#### Input data

▬▬▬

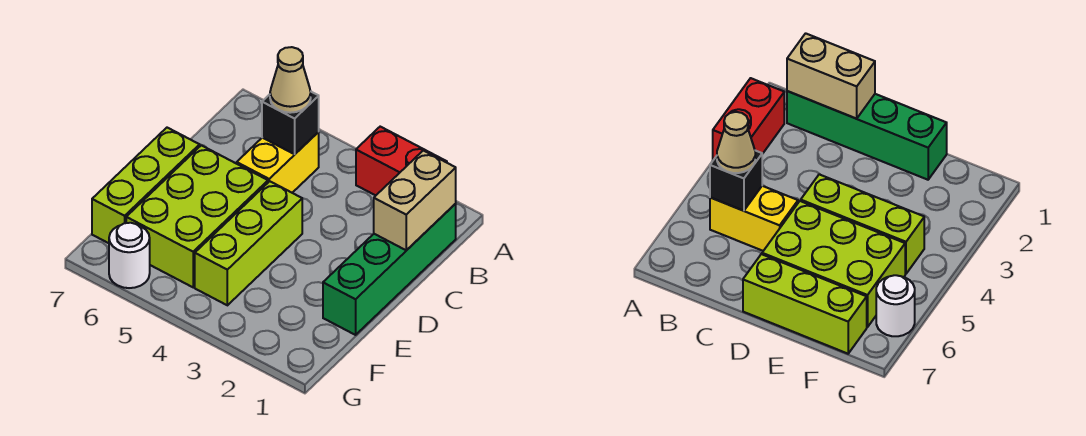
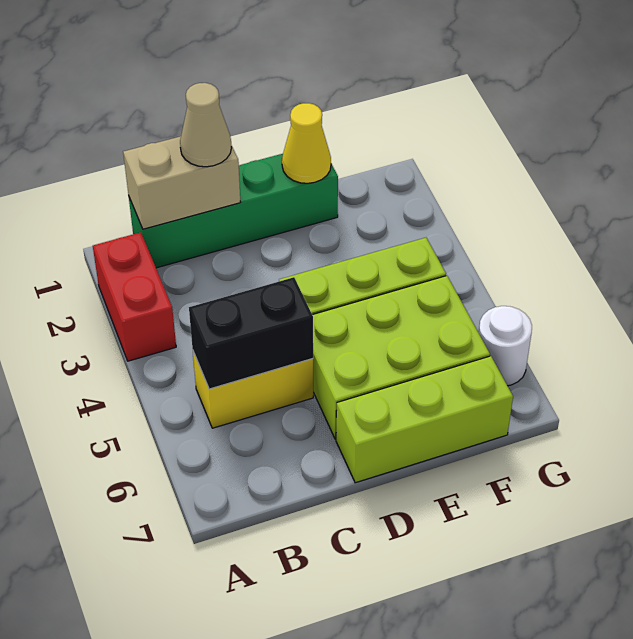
black brick B5 level 2 -> black brick B5:C5 level 2
tan cone B5 level 3 -> tan cone C1 level 3
none -> yellow cone E1 level 2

▬▬▬

#### What is being asked
Output the whole listing without change. Any picture is to be left out.

#### Result of the exercise
black brick B5 level 2 -> black brick B5:C5 level 2
tan cone B5 level 3 -> tan cone C1 level 3
none -> yellow cone E1 level 2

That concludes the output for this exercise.